WHAT TO PRODUCE:
Stop at the line that contains "[(0,139),(0,156),(38,157),(38,125),(0,125),(0,139)]". Until then, set down each line of the records exactly, beginning with the first, and skip pictures.

MATERIAL PROVIDED:
....................

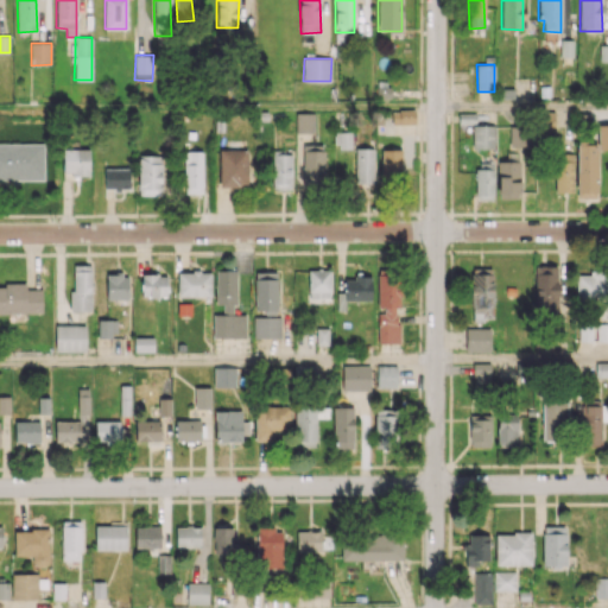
[(392,125),(416,124),(415,108),(391,109),(392,125)]
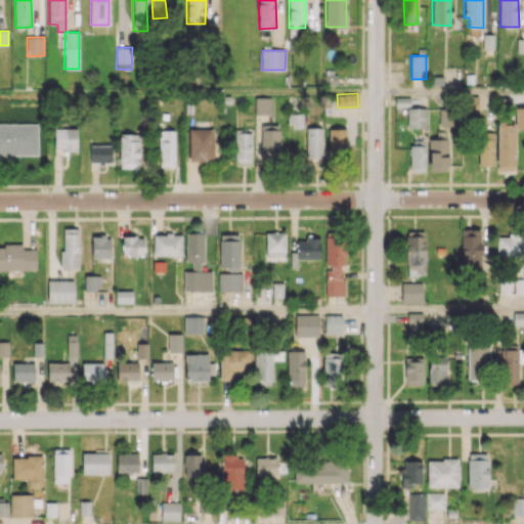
[(478,112),(478,96),(464,96),(464,112),(478,112)]
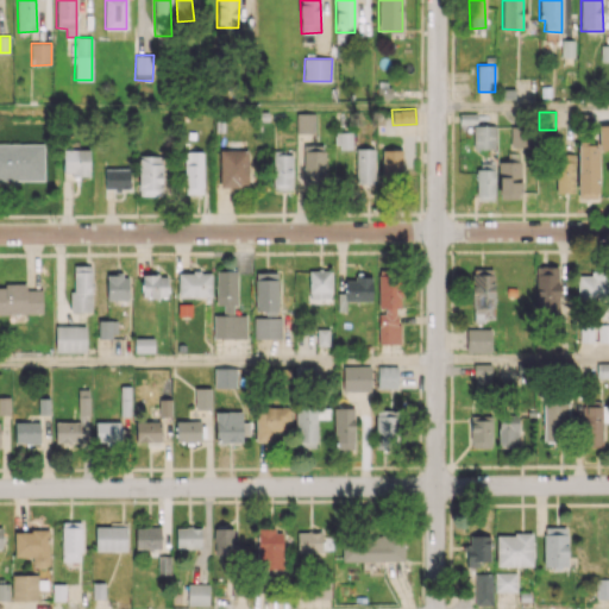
[(315,132),(315,113),(296,113),(296,133),(315,132)]
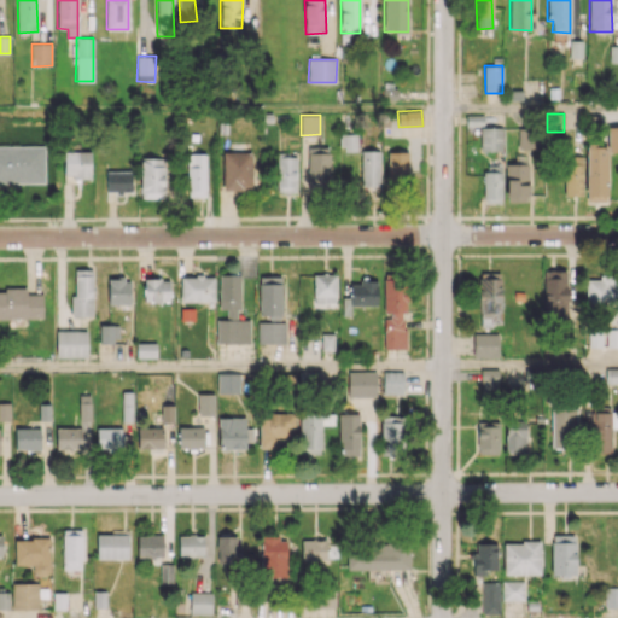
[(617,126),(607,127),(607,151),(617,151),(617,126)]
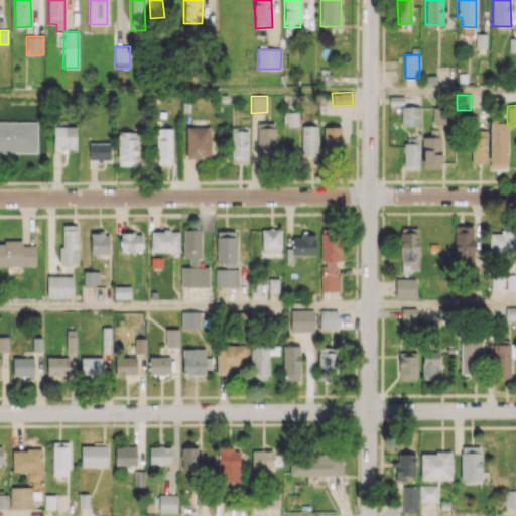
[(420,106),(401,106),(400,125),(419,126),(420,106)]
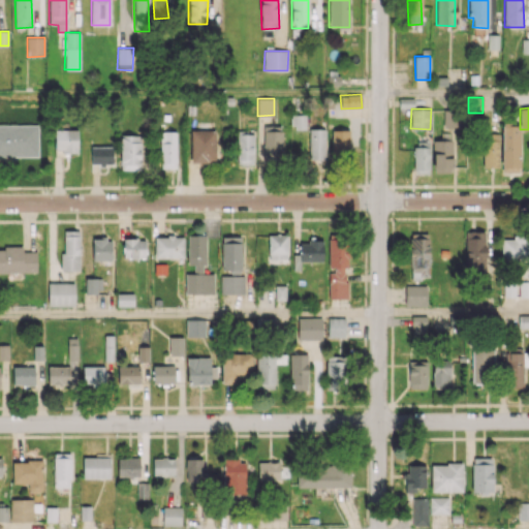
[(0,139),(0,156),(38,157),(38,125),(0,125),(0,139)]
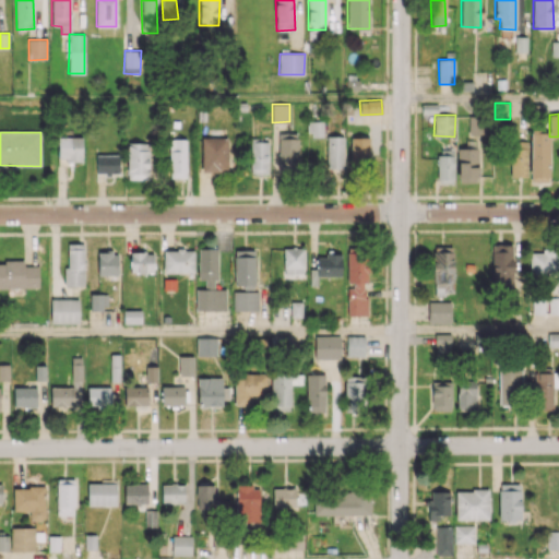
[(275,173),(299,171),(297,132),(274,133),(275,173)]
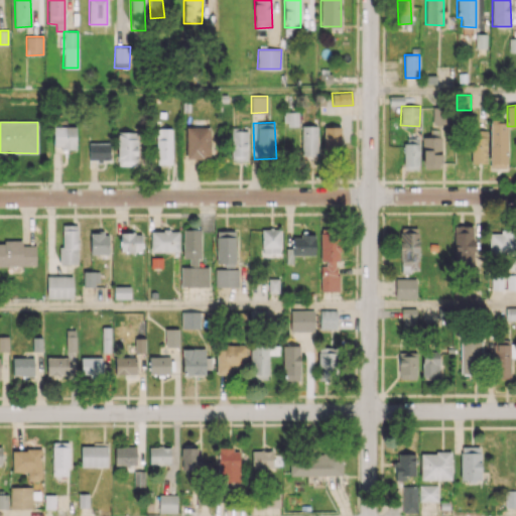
[(489,167),(506,167),(507,123),(490,122),(489,167)]
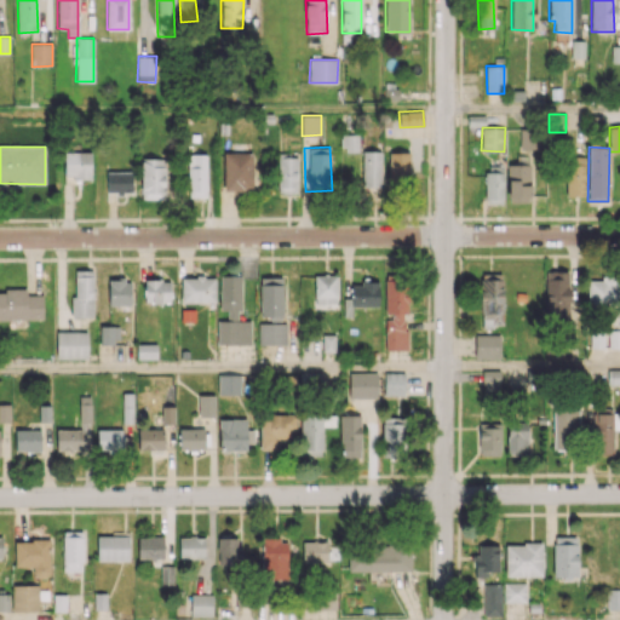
[(361,189),(382,189),(383,151),(362,150),(361,189)]
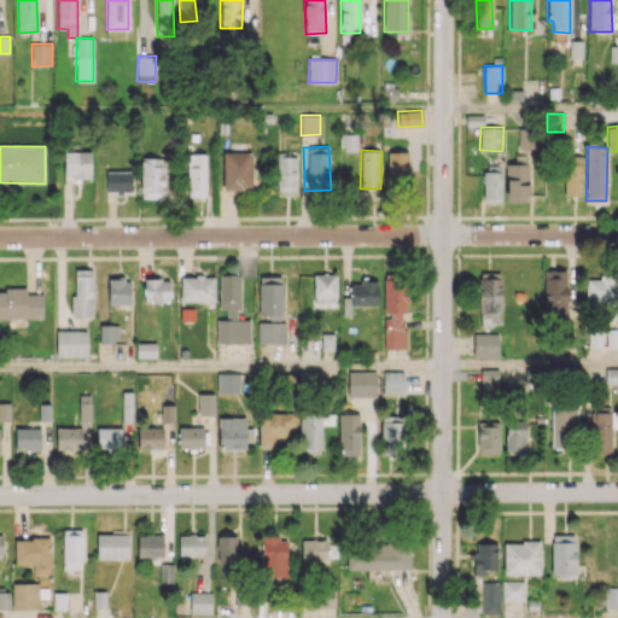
[(64,151),(64,178),(91,178),(91,151),(64,151)]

....................

SOLUTION FOR THIS PROBLEM:
[(392,125),(416,124),(415,108),(391,109),(392,125)]
[(478,112),(478,96),(464,96),(464,112),(478,112)]
[(315,132),(315,113),(296,113),(296,133),(315,132)]
[(617,126),(607,127),(607,151),(617,151),(617,126)]
[(420,106),(401,106),(400,125),(419,126),(420,106)]
[(0,139),(0,156),(38,157),(38,125),(0,125),(0,139)]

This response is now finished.